• [Records for processing]:
☆ ☆ ☆ ☆

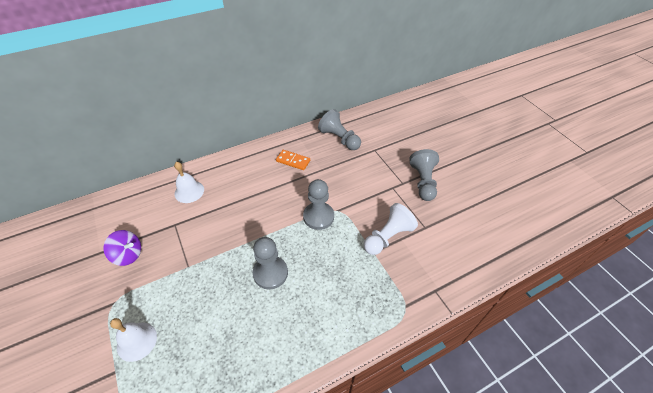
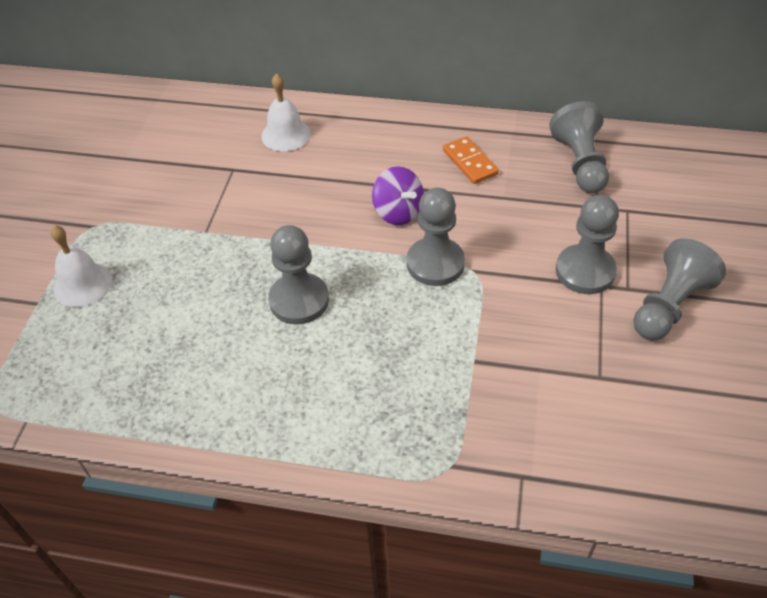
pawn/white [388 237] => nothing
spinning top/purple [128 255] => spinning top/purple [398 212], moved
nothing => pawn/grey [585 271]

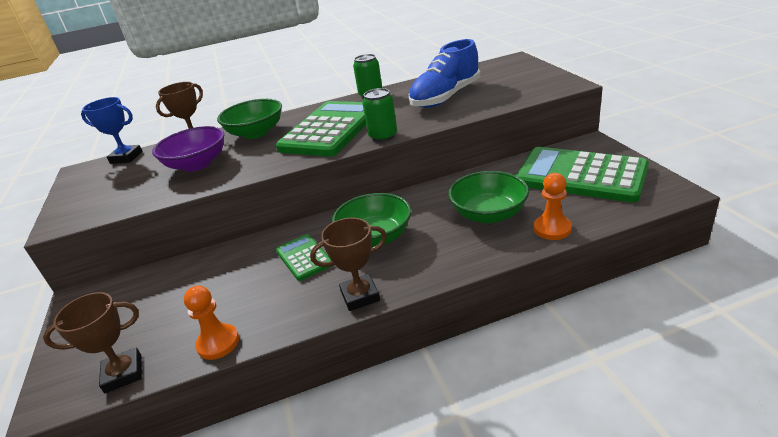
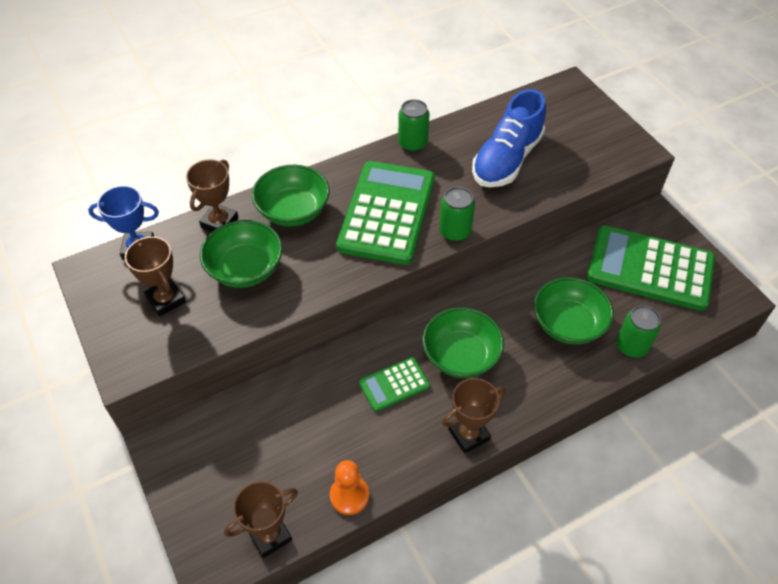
bowl/purple [197 164] => bowl/green [245 269]
pawn/orange [552 229] => can/green [631 346]
calculator/green [304 258] => calculator/green [394 384], 75 degrees counterclockwise
nothing => trophy/brown [166 300]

☆ ☆ ☆ ☆

• [Assigned task]:
When a line in the material above holds the word "pawn", copy that line.

• [Exercise output]:
pawn/white [388 237] => nothing
nothing => pawn/grey [585 271]
pawn/orange [552 229] => can/green [631 346]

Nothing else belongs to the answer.